→ The input:
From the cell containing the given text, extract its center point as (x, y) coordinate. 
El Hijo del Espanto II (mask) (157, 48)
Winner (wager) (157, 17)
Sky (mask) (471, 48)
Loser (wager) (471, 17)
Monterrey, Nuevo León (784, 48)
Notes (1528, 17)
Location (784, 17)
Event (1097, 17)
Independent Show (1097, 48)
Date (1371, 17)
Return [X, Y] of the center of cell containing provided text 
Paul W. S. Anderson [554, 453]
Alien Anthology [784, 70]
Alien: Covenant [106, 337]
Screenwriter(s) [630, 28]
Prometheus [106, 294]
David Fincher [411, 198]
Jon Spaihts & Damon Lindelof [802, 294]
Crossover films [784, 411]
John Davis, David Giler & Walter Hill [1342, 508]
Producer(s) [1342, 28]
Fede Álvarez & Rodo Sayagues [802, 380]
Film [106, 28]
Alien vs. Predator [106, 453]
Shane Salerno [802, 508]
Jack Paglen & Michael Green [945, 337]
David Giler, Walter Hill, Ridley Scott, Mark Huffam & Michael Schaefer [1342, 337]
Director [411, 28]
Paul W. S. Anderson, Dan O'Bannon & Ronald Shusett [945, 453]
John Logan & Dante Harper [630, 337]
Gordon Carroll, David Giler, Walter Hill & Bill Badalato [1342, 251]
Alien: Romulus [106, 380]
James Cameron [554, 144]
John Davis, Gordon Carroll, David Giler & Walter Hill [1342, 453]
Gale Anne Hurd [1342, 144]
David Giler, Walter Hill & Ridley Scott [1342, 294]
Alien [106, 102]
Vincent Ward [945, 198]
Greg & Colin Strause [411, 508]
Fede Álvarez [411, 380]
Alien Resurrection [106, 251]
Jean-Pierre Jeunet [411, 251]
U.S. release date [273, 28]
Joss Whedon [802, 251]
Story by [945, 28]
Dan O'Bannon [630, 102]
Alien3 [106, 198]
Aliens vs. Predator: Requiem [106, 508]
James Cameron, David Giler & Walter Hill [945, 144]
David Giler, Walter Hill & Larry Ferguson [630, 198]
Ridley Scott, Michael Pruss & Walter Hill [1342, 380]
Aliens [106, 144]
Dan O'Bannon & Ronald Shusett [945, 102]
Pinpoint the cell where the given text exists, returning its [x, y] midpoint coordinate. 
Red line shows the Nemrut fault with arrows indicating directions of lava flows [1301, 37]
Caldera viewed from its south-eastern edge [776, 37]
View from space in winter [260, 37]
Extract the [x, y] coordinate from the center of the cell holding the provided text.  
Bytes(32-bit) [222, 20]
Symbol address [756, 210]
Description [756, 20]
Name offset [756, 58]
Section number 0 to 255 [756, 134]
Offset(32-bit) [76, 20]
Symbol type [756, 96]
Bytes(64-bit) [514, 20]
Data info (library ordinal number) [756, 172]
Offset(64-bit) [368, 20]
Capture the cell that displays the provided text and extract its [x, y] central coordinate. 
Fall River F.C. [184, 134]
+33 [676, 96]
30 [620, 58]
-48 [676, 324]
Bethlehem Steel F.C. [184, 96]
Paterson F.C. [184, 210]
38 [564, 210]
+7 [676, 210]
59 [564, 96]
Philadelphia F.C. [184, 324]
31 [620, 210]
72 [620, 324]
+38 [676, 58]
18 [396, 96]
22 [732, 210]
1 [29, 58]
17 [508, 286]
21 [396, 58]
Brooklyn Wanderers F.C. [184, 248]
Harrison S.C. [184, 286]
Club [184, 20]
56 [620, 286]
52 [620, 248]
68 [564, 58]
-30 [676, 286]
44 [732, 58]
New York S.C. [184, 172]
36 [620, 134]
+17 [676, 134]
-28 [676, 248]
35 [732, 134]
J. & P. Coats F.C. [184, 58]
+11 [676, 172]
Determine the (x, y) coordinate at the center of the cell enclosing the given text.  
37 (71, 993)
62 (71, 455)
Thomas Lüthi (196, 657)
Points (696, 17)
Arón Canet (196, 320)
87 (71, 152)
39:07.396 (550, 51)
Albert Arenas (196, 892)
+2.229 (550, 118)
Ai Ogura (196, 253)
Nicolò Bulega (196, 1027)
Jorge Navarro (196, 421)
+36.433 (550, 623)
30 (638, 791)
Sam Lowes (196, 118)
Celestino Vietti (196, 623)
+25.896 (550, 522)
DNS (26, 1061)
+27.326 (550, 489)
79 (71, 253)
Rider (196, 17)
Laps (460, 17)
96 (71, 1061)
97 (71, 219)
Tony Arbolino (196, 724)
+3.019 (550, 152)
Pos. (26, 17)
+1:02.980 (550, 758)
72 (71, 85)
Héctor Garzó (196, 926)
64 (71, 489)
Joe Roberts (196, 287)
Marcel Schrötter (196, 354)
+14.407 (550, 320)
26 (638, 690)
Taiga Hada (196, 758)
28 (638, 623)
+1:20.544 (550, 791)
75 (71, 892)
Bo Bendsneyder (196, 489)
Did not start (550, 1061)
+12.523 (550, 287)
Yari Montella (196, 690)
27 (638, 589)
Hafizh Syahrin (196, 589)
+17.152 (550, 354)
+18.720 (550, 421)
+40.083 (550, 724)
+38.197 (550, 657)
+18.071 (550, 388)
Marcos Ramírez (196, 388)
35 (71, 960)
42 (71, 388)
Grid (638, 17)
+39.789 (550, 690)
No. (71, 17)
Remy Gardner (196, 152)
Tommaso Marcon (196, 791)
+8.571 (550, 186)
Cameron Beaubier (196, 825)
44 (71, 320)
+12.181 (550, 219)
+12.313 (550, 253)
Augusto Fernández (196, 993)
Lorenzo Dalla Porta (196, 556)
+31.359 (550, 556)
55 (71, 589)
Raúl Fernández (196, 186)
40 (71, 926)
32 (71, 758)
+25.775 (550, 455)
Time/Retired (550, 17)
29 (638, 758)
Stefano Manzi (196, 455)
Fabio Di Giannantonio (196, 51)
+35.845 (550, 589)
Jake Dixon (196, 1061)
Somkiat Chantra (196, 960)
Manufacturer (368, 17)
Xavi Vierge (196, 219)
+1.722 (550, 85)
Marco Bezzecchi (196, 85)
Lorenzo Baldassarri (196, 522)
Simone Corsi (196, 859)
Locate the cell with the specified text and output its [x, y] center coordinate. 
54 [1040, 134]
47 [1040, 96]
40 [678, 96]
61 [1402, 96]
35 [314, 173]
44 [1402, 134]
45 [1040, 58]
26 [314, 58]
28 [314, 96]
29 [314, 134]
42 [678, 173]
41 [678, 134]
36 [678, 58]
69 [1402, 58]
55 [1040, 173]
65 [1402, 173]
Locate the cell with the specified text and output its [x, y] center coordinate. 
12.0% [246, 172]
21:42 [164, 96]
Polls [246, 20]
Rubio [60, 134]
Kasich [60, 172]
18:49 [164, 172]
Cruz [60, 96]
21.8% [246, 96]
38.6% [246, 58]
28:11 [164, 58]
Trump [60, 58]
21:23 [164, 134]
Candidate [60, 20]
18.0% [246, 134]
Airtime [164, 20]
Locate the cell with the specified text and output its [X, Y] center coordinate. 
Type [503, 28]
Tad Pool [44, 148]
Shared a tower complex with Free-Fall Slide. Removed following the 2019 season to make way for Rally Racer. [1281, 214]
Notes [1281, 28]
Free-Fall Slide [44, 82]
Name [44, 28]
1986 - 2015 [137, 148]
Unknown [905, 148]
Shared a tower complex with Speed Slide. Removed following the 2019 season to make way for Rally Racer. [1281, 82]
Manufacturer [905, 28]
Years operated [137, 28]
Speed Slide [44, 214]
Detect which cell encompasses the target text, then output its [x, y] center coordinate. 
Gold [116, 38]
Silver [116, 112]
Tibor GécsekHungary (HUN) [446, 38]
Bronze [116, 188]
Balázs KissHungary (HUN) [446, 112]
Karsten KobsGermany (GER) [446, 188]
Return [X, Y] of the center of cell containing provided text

→ Exercise objective:
Please write out all of the records above again, line for line, without changing a word.

→ Exercise response:
From the cell containing the given text, extract its center point as (x, y) coordinate. 
El Hijo del Espanto II (mask) (157, 48)
Winner (wager) (157, 17)
Sky (mask) (471, 48)
Loser (wager) (471, 17)
Monterrey, Nuevo León (784, 48)
Notes (1528, 17)
Location (784, 17)
Event (1097, 17)
Independent Show (1097, 48)
Date (1371, 17)
Return [X, Y] of the center of cell containing provided text 
Paul W. S. Anderson [554, 453]
Alien Anthology [784, 70]
Alien: Covenant [106, 337]
Screenwriter(s) [630, 28]
Prometheus [106, 294]
David Fincher [411, 198]
Jon Spaihts & Damon Lindelof [802, 294]
Crossover films [784, 411]
John Davis, David Giler & Walter Hill [1342, 508]
Producer(s) [1342, 28]
Fede Álvarez & Rodo Sayagues [802, 380]
Film [106, 28]
Alien vs. Predator [106, 453]
Shane Salerno [802, 508]
Jack Paglen & Michael Green [945, 337]
David Giler, Walter Hill, Ridley Scott, Mark Huffam & Michael Schaefer [1342, 337]
Director [411, 28]
Paul W. S. Anderson, Dan O'Bannon & Ronald Shusett [945, 453]
John Logan & Dante Harper [630, 337]
Gordon Carroll, David Giler, Walter Hill & Bill Badalato [1342, 251]
Alien: Romulus [106, 380]
James Cameron [554, 144]
John Davis, Gordon Carroll, David Giler & Walter Hill [1342, 453]
Gale Anne Hurd [1342, 144]
David Giler, Walter Hill & Ridley Scott [1342, 294]
Alien [106, 102]
Vincent Ward [945, 198]
Greg & Colin Strause [411, 508]
Fede Álvarez [411, 380]
Alien Resurrection [106, 251]
Jean-Pierre Jeunet [411, 251]
U.S. release date [273, 28]
Joss Whedon [802, 251]
Story by [945, 28]
Dan O'Bannon [630, 102]
Alien3 [106, 198]
Aliens vs. Predator: Requiem [106, 508]
James Cameron, David Giler & Walter Hill [945, 144]
David Giler, Walter Hill & Larry Ferguson [630, 198]
Ridley Scott, Michael Pruss & Walter Hill [1342, 380]
Aliens [106, 144]
Dan O'Bannon & Ronald Shusett [945, 102]
Pinpoint the cell where the given text exists, returning its [x, y] midpoint coordinate. 
Red line shows the Nemrut fault with arrows indicating directions of lava flows [1301, 37]
Caldera viewed from its south-eastern edge [776, 37]
View from space in winter [260, 37]
Extract the [x, y] coordinate from the center of the cell holding the provided text.  
Bytes(32-bit) [222, 20]
Symbol address [756, 210]
Description [756, 20]
Name offset [756, 58]
Section number 0 to 255 [756, 134]
Offset(32-bit) [76, 20]
Symbol type [756, 96]
Bytes(64-bit) [514, 20]
Data info (library ordinal number) [756, 172]
Offset(64-bit) [368, 20]
Capture the cell that displays the provided text and extract its [x, y] central coordinate. 
Fall River F.C. [184, 134]
+33 [676, 96]
30 [620, 58]
-48 [676, 324]
Bethlehem Steel F.C. [184, 96]
Paterson F.C. [184, 210]
38 [564, 210]
+7 [676, 210]
59 [564, 96]
Philadelphia F.C. [184, 324]
31 [620, 210]
72 [620, 324]
+38 [676, 58]
18 [396, 96]
22 [732, 210]
1 [29, 58]
17 [508, 286]
21 [396, 58]
Brooklyn Wanderers F.C. [184, 248]
Harrison S.C. [184, 286]
Club [184, 20]
56 [620, 286]
52 [620, 248]
68 [564, 58]
-30 [676, 286]
44 [732, 58]
New York S.C. [184, 172]
36 [620, 134]
+17 [676, 134]
-28 [676, 248]
35 [732, 134]
J. & P. Coats F.C. [184, 58]
+11 [676, 172]
Determine the (x, y) coordinate at the center of the cell enclosing the given text.  
37 (71, 993)
62 (71, 455)
Thomas Lüthi (196, 657)
Points (696, 17)
Arón Canet (196, 320)
87 (71, 152)
39:07.396 (550, 51)
Albert Arenas (196, 892)
+2.229 (550, 118)
Ai Ogura (196, 253)
Nicolò Bulega (196, 1027)
Jorge Navarro (196, 421)
+36.433 (550, 623)
30 (638, 791)
Sam Lowes (196, 118)
Celestino Vietti (196, 623)
+25.896 (550, 522)
DNS (26, 1061)
+27.326 (550, 489)
79 (71, 253)
Rider (196, 17)
Laps (460, 17)
96 (71, 1061)
97 (71, 219)
Tony Arbolino (196, 724)
+3.019 (550, 152)
Pos. (26, 17)
+1:02.980 (550, 758)
72 (71, 85)
Héctor Garzó (196, 926)
64 (71, 489)
Joe Roberts (196, 287)
Marcel Schrötter (196, 354)
+14.407 (550, 320)
26 (638, 690)
Taiga Hada (196, 758)
28 (638, 623)
+1:20.544 (550, 791)
75 (71, 892)
Bo Bendsneyder (196, 489)
Did not start (550, 1061)
+12.523 (550, 287)
Yari Montella (196, 690)
27 (638, 589)
Hafizh Syahrin (196, 589)
+17.152 (550, 354)
+18.720 (550, 421)
+40.083 (550, 724)
+38.197 (550, 657)
+18.071 (550, 388)
Marcos Ramírez (196, 388)
35 (71, 960)
42 (71, 388)
Grid (638, 17)
+39.789 (550, 690)
No. (71, 17)
Remy Gardner (196, 152)
Tommaso Marcon (196, 791)
+8.571 (550, 186)
Cameron Beaubier (196, 825)
44 (71, 320)
+12.181 (550, 219)
+12.313 (550, 253)
Augusto Fernández (196, 993)
Lorenzo Dalla Porta (196, 556)
+31.359 (550, 556)
55 (71, 589)
Raúl Fernández (196, 186)
40 (71, 926)
32 (71, 758)
+25.775 (550, 455)
Time/Retired (550, 17)
29 (638, 758)
Stefano Manzi (196, 455)
Fabio Di Giannantonio (196, 51)
+35.845 (550, 589)
Jake Dixon (196, 1061)
Somkiat Chantra (196, 960)
Manufacturer (368, 17)
Xavi Vierge (196, 219)
+1.722 (550, 85)
Marco Bezzecchi (196, 85)
Lorenzo Baldassarri (196, 522)
Simone Corsi (196, 859)
Locate the cell with the specified text and output its [x, y] center coordinate. 
54 [1040, 134]
47 [1040, 96]
40 [678, 96]
61 [1402, 96]
35 [314, 173]
44 [1402, 134]
45 [1040, 58]
26 [314, 58]
28 [314, 96]
29 [314, 134]
42 [678, 173]
41 [678, 134]
36 [678, 58]
69 [1402, 58]
55 [1040, 173]
65 [1402, 173]
Locate the cell with the specified text and output its [x, y] center coordinate. 
12.0% [246, 172]
21:42 [164, 96]
Polls [246, 20]
Rubio [60, 134]
Kasich [60, 172]
18:49 [164, 172]
Cruz [60, 96]
21.8% [246, 96]
38.6% [246, 58]
28:11 [164, 58]
Trump [60, 58]
21:23 [164, 134]
Candidate [60, 20]
18.0% [246, 134]
Airtime [164, 20]
Locate the cell with the specified text and output its [X, Y] center coordinate. 
Type [503, 28]
Tad Pool [44, 148]
Shared a tower complex with Free-Fall Slide. Removed following the 2019 season to make way for Rally Racer. [1281, 214]
Notes [1281, 28]
Free-Fall Slide [44, 82]
Name [44, 28]
1986 - 2015 [137, 148]
Unknown [905, 148]
Shared a tower complex with Speed Slide. Removed following the 2019 season to make way for Rally Racer. [1281, 82]
Manufacturer [905, 28]
Years operated [137, 28]
Speed Slide [44, 214]
Detect which cell encompasses the target text, then output its [x, y] center coordinate. 
Gold [116, 38]
Silver [116, 112]
Tibor GécsekHungary (HUN) [446, 38]
Bronze [116, 188]
Balázs KissHungary (HUN) [446, 112]
Karsten KobsGermany (GER) [446, 188]
Return [X, Y] of the center of cell containing provided text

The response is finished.